### Required action
Scan the entries below and report only how many lines contain "white".

Scene image comparisons
::::
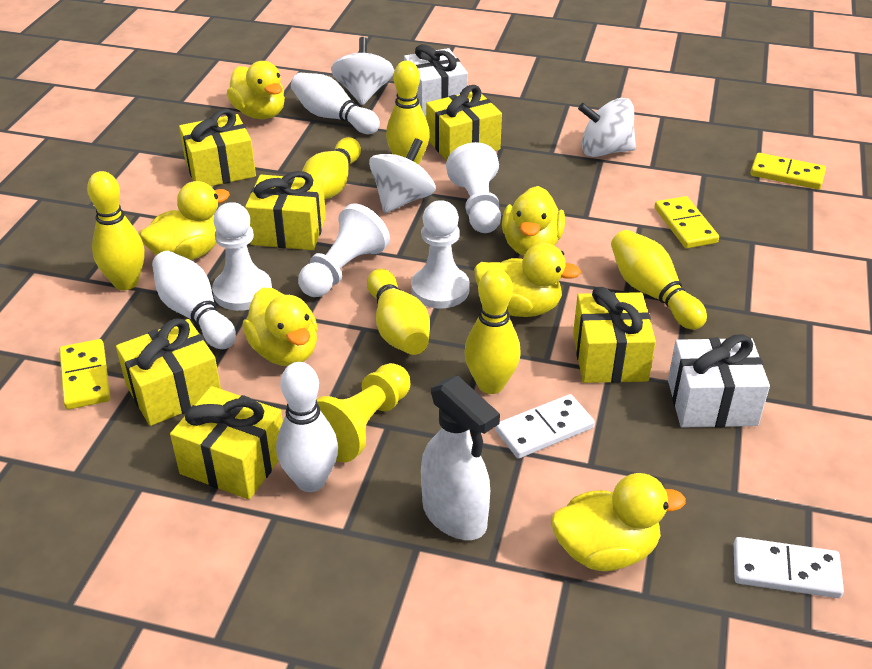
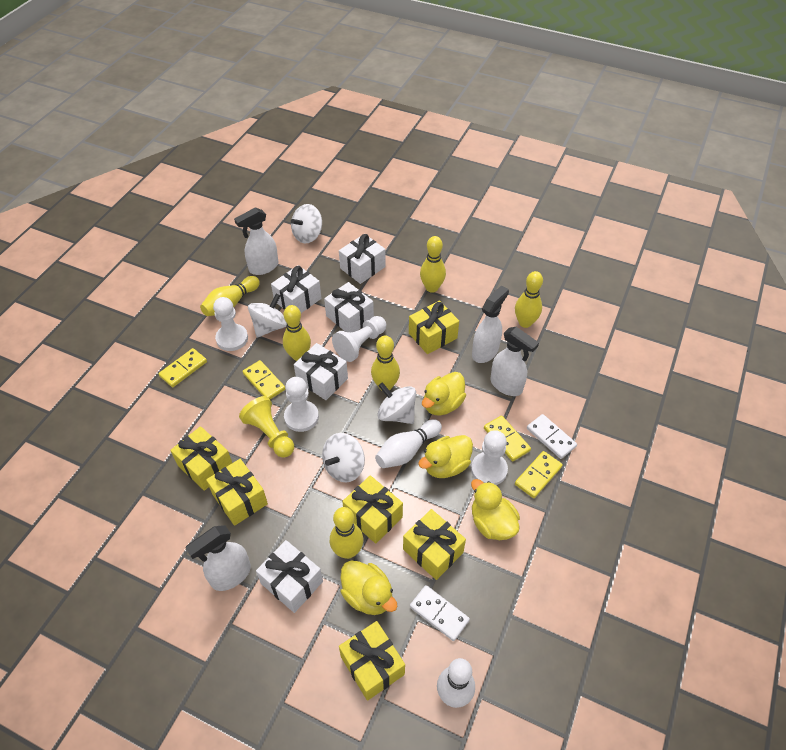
white bowling pin: 3 -> 2
white gift: 2 -> 5
white spinning top: 3 -> 4
white spray bottle: 1 -> 4
yellow domino: 3 -> 4
yellow duck: 6 -> 4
::::
### Task response
4